■ Brief ■
Copy only the lines from the one containing "(489, 297) = (350, 254): black" through the final line of the records below, exactly as written, with no pictures.
═══ Record extracts ═══
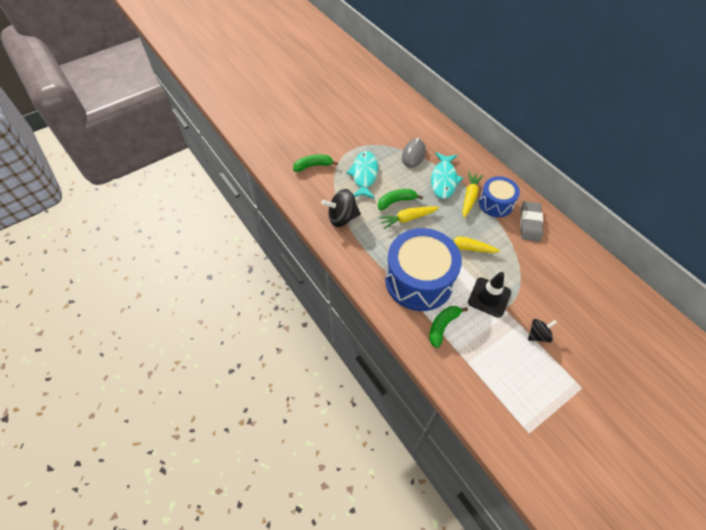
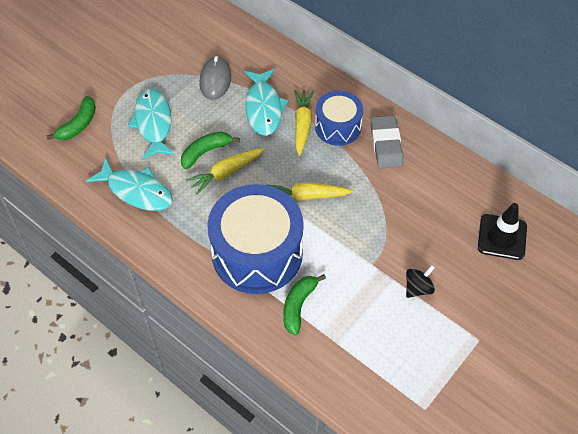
camera: 15 degrees left, 0 degrees up
(313, 166) = (78, 125): green banana -> green banana turned 150 degrees clockwise
(342, 218) = (136, 191): black spinning top -> turquoise fish
(489, 297) = (350, 254): black traffic cone -> black traffic cone (502, 237)

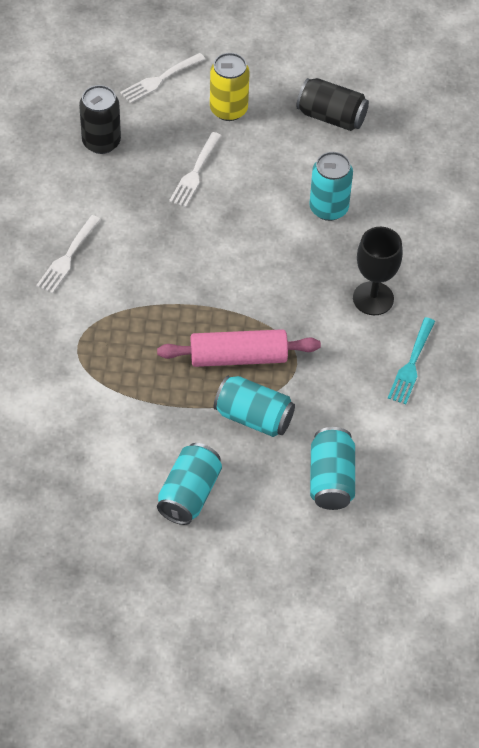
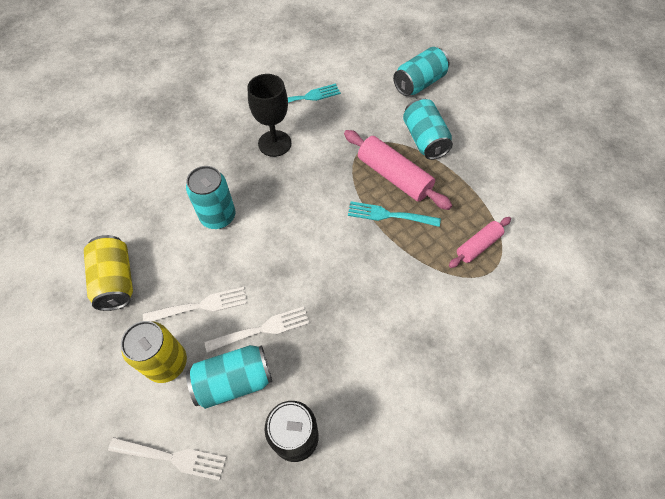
camera: 130 degrees left, 5 degrees up
(68, 257) = (434, 347): white fork -> white fork (200, 306)
(107, 356) = (478, 245): none -> pink rolling pin
(189, 494) = (506, 132): turquoise can -> turquoise can (234, 381)
(203, 321) = (389, 215): none -> turquoise fork
(331, 117) = (116, 280): black can -> yellow can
═══
■ Answer to this problem ■
(489, 297) = (350, 254): black traffic cone -> black traffic cone (502, 237)

camera: 130 degrees left, 5 degrees up
(68, 257) = (434, 347): white fork -> white fork (200, 306)
(107, 356) = (478, 245): none -> pink rolling pin
(189, 494) = (506, 132): turquoise can -> turquoise can (234, 381)
(203, 321) = (389, 215): none -> turquoise fork
(331, 117) = (116, 280): black can -> yellow can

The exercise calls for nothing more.